- [EXERCISE AIM]: Each entry below should be written out exactly as it is, with no pictures.

START LISTED RECORDS

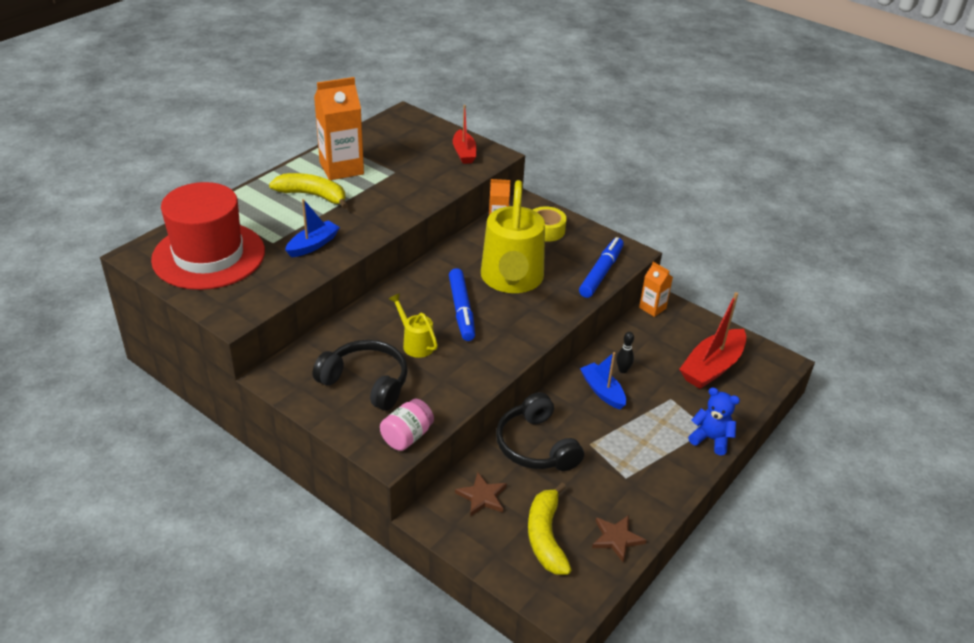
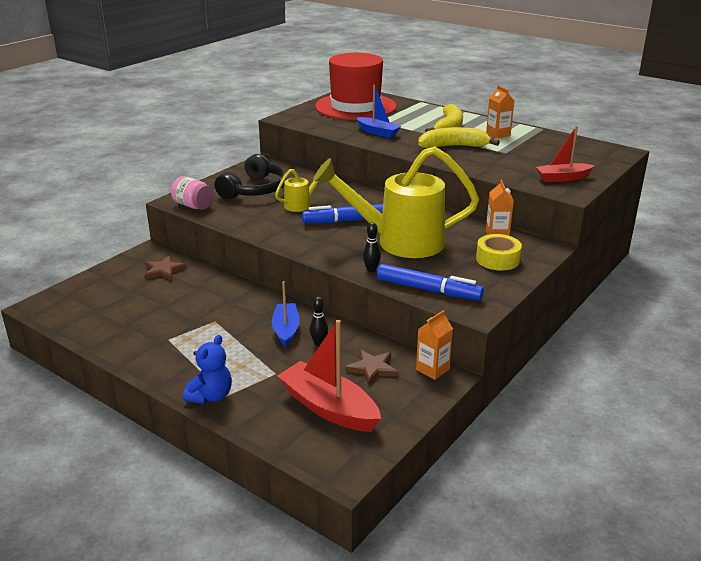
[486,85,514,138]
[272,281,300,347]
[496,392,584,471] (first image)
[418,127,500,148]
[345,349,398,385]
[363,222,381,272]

END LISTED RECORDS

- [REPLY]:
[486,85,514,138]
[272,281,300,347]
[496,392,584,471] (first image)
[418,127,500,148]
[345,349,398,385]
[363,222,381,272]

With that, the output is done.